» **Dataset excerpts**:
____

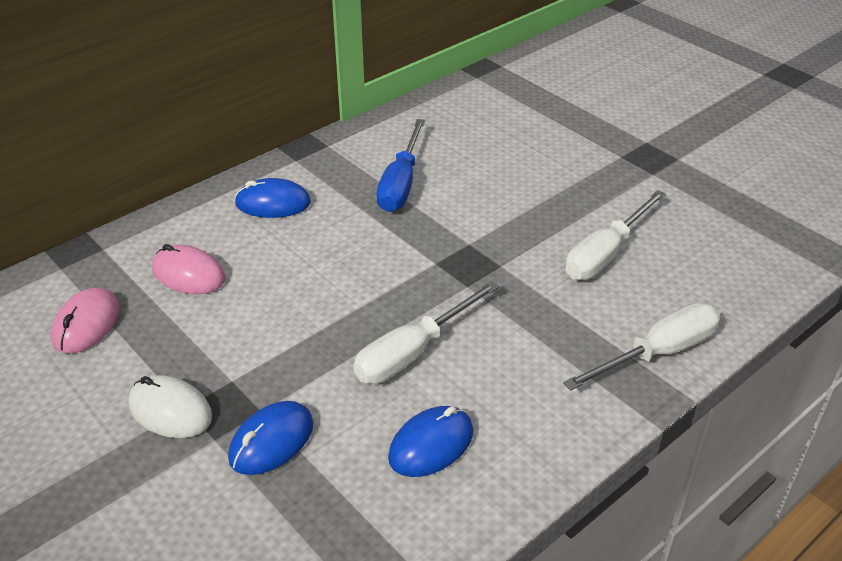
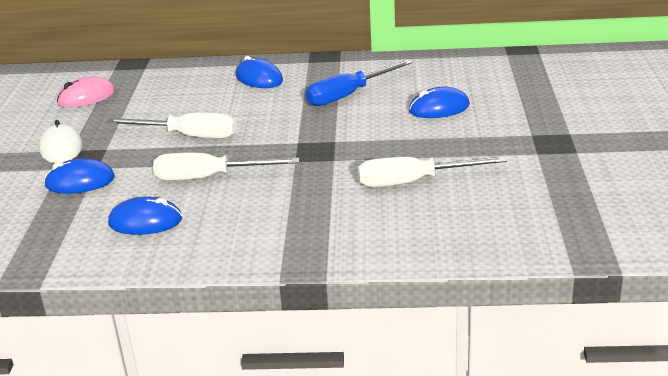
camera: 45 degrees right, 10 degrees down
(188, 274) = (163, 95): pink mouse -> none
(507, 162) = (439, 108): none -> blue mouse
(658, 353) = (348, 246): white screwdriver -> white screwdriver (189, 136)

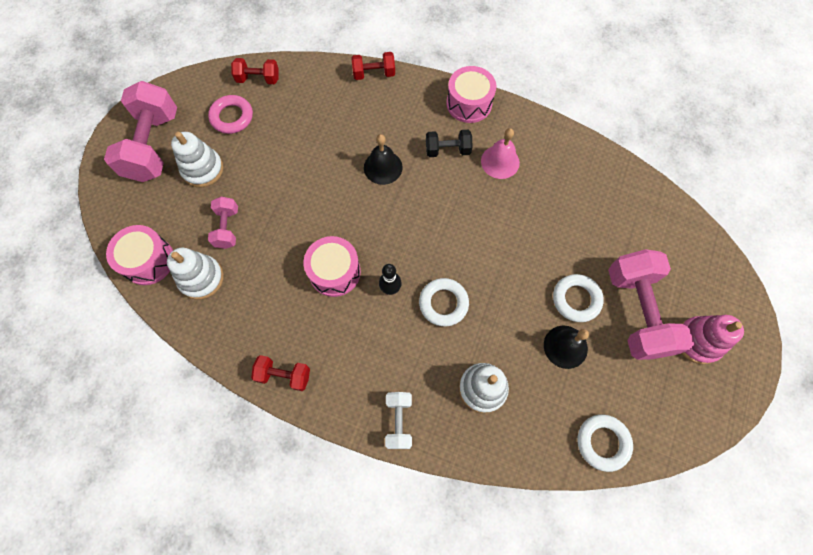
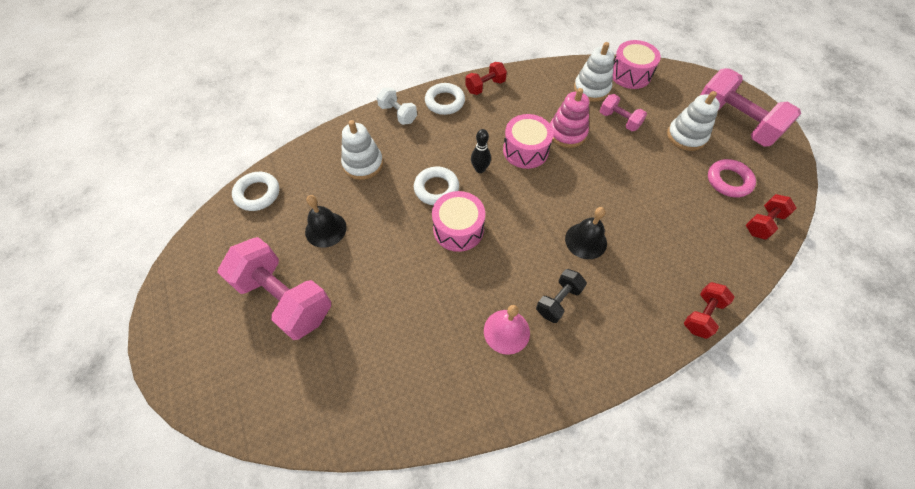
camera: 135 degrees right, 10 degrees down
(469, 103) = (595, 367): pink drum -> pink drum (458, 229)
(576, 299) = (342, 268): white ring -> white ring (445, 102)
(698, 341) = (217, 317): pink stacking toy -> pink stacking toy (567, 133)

____

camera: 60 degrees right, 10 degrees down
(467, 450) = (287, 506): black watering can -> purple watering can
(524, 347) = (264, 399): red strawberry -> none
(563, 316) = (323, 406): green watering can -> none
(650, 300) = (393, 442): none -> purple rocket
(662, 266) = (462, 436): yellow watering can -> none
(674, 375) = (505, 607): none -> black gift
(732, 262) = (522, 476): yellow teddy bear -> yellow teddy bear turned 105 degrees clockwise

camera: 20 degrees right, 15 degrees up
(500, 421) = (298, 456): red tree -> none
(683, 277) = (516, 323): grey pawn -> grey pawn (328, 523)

____

Could you repeat, exactly, only the lines above starting at the one that has "(188, 274) = (163, 95): pink mouse -> none" and stopping after the one that has "(698, 341) = (217, 317): pink", without the pictures?

» **Result for this exercise**:
(188, 274) = (163, 95): pink mouse -> none
(507, 162) = (439, 108): none -> blue mouse
(658, 353) = (348, 246): white screwdriver -> white screwdriver (189, 136)

camera: 135 degrees right, 10 degrees down
(469, 103) = (595, 367): pink drum -> pink drum (458, 229)
(576, 299) = (342, 268): white ring -> white ring (445, 102)
(698, 341) = (217, 317): pink stacking toy -> pink stacking toy (567, 133)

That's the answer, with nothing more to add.